> [WHAT THE EXERCISE ASKS] Retype the records that follow, every line exactly as written.

> [DATASET EXCERPTS]
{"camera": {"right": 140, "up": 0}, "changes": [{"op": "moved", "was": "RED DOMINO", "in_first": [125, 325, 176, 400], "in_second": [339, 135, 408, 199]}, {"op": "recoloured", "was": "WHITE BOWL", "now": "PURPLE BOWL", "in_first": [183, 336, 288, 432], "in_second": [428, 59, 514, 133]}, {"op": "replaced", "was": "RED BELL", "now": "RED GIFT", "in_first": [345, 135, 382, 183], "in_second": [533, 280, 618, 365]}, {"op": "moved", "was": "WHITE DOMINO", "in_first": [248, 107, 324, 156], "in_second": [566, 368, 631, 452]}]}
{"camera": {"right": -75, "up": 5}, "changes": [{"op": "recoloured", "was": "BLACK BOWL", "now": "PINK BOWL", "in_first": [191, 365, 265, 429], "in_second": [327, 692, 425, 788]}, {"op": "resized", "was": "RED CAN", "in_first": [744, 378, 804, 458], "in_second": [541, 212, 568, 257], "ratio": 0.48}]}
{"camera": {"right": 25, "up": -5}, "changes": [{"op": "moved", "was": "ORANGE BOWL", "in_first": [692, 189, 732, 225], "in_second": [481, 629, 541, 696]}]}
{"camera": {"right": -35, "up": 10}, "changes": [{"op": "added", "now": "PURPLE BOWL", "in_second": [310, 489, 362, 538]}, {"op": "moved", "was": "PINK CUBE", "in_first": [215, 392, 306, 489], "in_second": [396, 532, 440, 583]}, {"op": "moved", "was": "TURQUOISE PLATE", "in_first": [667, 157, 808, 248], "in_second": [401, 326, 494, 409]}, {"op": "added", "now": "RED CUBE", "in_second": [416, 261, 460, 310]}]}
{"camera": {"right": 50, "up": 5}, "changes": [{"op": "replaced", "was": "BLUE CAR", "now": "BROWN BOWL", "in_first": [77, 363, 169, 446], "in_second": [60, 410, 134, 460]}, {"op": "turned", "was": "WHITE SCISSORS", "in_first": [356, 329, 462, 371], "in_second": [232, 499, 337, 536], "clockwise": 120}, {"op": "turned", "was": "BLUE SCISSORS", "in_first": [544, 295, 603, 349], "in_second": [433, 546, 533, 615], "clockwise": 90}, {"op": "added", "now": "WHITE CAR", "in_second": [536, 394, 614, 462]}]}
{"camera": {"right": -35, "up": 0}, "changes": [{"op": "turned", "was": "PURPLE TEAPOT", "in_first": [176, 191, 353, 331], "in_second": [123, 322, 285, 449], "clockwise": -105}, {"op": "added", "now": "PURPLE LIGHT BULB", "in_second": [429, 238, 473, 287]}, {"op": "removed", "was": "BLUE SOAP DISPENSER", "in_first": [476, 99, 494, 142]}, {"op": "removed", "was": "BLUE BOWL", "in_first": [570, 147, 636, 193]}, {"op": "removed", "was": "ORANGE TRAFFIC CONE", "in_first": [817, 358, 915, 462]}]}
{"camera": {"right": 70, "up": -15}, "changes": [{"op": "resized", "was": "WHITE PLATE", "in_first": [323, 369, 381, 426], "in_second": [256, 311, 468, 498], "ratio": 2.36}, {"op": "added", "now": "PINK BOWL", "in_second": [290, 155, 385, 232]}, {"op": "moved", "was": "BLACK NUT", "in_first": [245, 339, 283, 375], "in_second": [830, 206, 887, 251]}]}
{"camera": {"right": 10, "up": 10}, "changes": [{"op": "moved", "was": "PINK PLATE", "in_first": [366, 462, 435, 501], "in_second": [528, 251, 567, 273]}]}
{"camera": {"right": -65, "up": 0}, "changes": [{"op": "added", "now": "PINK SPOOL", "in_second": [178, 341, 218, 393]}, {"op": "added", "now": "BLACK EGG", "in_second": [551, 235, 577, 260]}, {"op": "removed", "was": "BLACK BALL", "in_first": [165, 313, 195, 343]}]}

> [RESPONSE]
{"camera": {"right": 140, "up": 0}, "changes": [{"op": "moved", "was": "RED DOMINO", "in_first": [125, 325, 176, 400], "in_second": [339, 135, 408, 199]}, {"op": "recoloured", "was": "WHITE BOWL", "now": "PURPLE BOWL", "in_first": [183, 336, 288, 432], "in_second": [428, 59, 514, 133]}, {"op": "replaced", "was": "RED BELL", "now": "RED GIFT", "in_first": [345, 135, 382, 183], "in_second": [533, 280, 618, 365]}, {"op": "moved", "was": "WHITE DOMINO", "in_first": [248, 107, 324, 156], "in_second": [566, 368, 631, 452]}]}
{"camera": {"right": -75, "up": 5}, "changes": [{"op": "recoloured", "was": "BLACK BOWL", "now": "PINK BOWL", "in_first": [191, 365, 265, 429], "in_second": [327, 692, 425, 788]}, {"op": "resized", "was": "RED CAN", "in_first": [744, 378, 804, 458], "in_second": [541, 212, 568, 257], "ratio": 0.48}]}
{"camera": {"right": 25, "up": -5}, "changes": [{"op": "moved", "was": "ORANGE BOWL", "in_first": [692, 189, 732, 225], "in_second": [481, 629, 541, 696]}]}
{"camera": {"right": -35, "up": 10}, "changes": [{"op": "added", "now": "PURPLE BOWL", "in_second": [310, 489, 362, 538]}, {"op": "moved", "was": "PINK CUBE", "in_first": [215, 392, 306, 489], "in_second": [396, 532, 440, 583]}, {"op": "moved", "was": "TURQUOISE PLATE", "in_first": [667, 157, 808, 248], "in_second": [401, 326, 494, 409]}, {"op": "added", "now": "RED CUBE", "in_second": [416, 261, 460, 310]}]}
{"camera": {"right": 50, "up": 5}, "changes": [{"op": "replaced", "was": "BLUE CAR", "now": "BROWN BOWL", "in_first": [77, 363, 169, 446], "in_second": [60, 410, 134, 460]}, {"op": "turned", "was": "WHITE SCISSORS", "in_first": [356, 329, 462, 371], "in_second": [232, 499, 337, 536], "clockwise": 120}, {"op": "turned", "was": "BLUE SCISSORS", "in_first": [544, 295, 603, 349], "in_second": [433, 546, 533, 615], "clockwise": 90}, {"op": "added", "now": "WHITE CAR", "in_second": [536, 394, 614, 462]}]}
{"camera": {"right": -35, "up": 0}, "changes": [{"op": "turned", "was": "PURPLE TEAPOT", "in_first": [176, 191, 353, 331], "in_second": [123, 322, 285, 449], "clockwise": -105}, {"op": "added", "now": "PURPLE LIGHT BULB", "in_second": [429, 238, 473, 287]}, {"op": "removed", "was": "BLUE SOAP DISPENSER", "in_first": [476, 99, 494, 142]}, {"op": "removed", "was": "BLUE BOWL", "in_first": [570, 147, 636, 193]}, {"op": "removed", "was": "ORANGE TRAFFIC CONE", "in_first": [817, 358, 915, 462]}]}
{"camera": {"right": 70, "up": -15}, "changes": [{"op": "resized", "was": "WHITE PLATE", "in_first": [323, 369, 381, 426], "in_second": [256, 311, 468, 498], "ratio": 2.36}, {"op": "added", "now": "PINK BOWL", "in_second": [290, 155, 385, 232]}, {"op": "moved", "was": "BLACK NUT", "in_first": [245, 339, 283, 375], "in_second": [830, 206, 887, 251]}]}
{"camera": {"right": 10, "up": 10}, "changes": [{"op": "moved", "was": "PINK PLATE", "in_first": [366, 462, 435, 501], "in_second": [528, 251, 567, 273]}]}
{"camera": {"right": -65, "up": 0}, "changes": [{"op": "added", "now": "PINK SPOOL", "in_second": [178, 341, 218, 393]}, {"op": "added", "now": "BLACK EGG", "in_second": [551, 235, 577, 260]}, {"op": "removed", "was": "BLACK BALL", "in_first": [165, 313, 195, 343]}]}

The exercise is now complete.